About this exercise
Leave out the pictures and copy every record exactly.

Exercise data

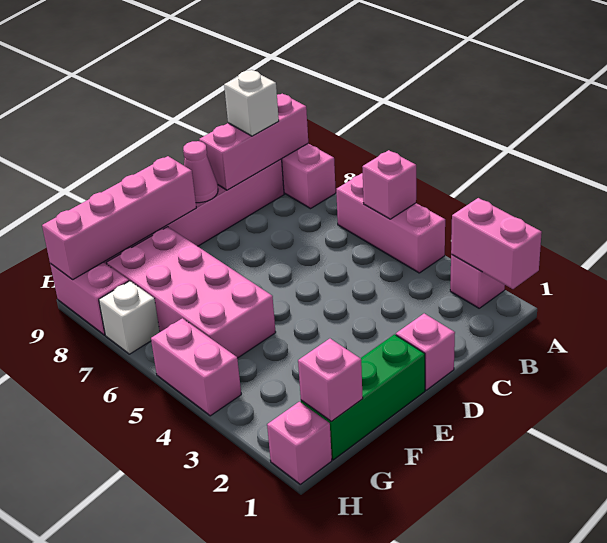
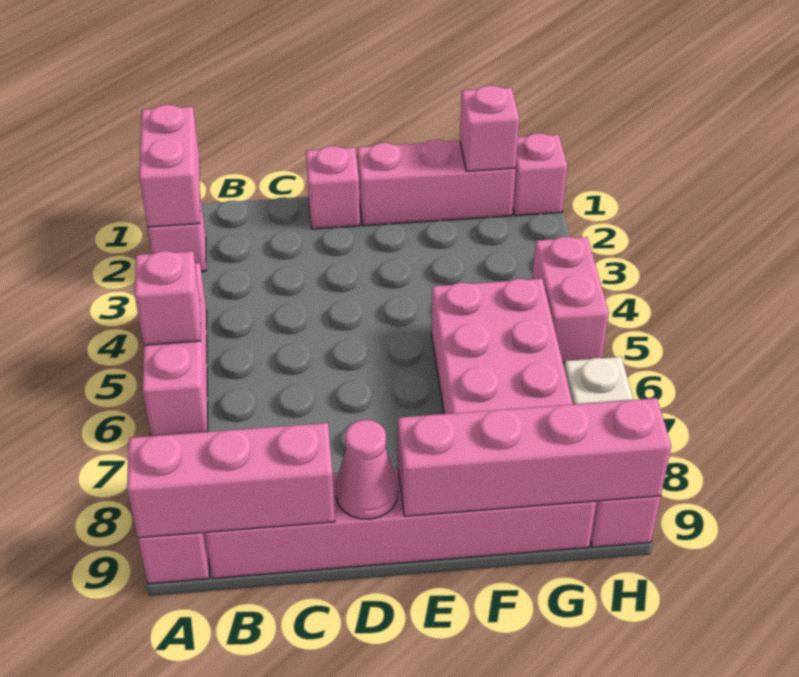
white brick B9 level 3 -> none
green brick E1:G1 level 1 -> pink brick E1:G1 level 1

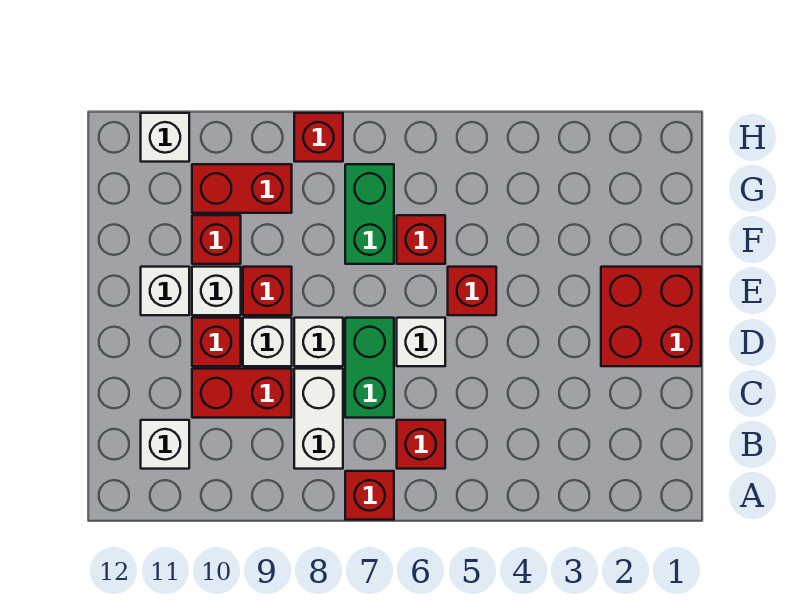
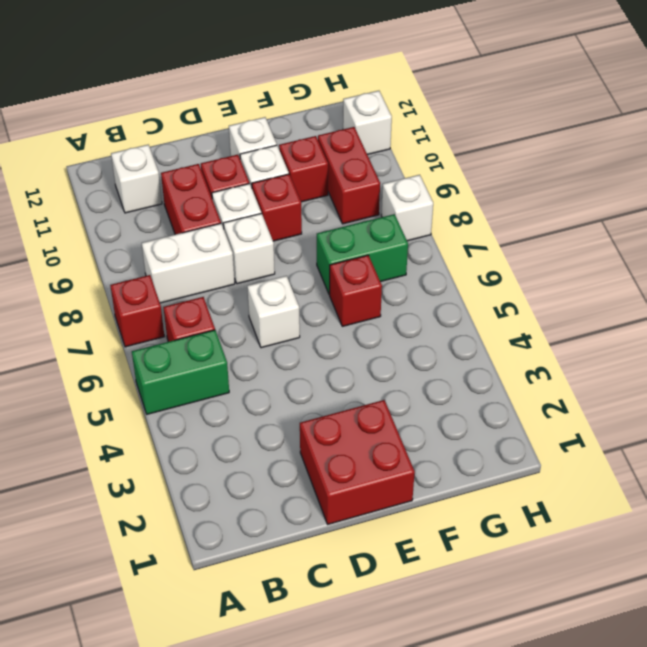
green brick C7:D7 level 1 -> green brick A5:B5 level 1
red brick E5 level 1 -> none
red brick H8 level 1 -> white brick H8 level 1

Exercise solution
white brick B9 level 3 -> none
green brick E1:G1 level 1 -> pink brick E1:G1 level 1

green brick C7:D7 level 1 -> green brick A5:B5 level 1
red brick E5 level 1 -> none
red brick H8 level 1 -> white brick H8 level 1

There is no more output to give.